= Exercise prompt =
Report each line from the data below that holds the word "orange".

Scene edit records:

__________

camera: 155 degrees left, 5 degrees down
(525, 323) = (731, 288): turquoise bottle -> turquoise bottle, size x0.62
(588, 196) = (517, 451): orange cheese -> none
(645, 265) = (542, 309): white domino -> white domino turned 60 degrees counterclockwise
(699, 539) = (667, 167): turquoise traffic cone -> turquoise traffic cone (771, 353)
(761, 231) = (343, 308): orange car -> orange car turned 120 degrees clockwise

__________

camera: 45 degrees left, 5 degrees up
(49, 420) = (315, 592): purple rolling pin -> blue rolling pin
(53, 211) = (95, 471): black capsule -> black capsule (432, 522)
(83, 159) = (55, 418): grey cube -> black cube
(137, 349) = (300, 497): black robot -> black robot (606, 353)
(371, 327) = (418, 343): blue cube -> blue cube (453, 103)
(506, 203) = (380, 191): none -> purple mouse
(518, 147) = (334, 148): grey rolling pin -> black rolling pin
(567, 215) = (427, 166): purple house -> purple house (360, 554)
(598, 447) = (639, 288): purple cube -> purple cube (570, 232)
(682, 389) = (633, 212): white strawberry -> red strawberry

__________

= Answer for the task =
(588, 196) = (517, 451): orange cheese -> none
(761, 231) = (343, 308): orange car -> orange car turned 120 degrees clockwise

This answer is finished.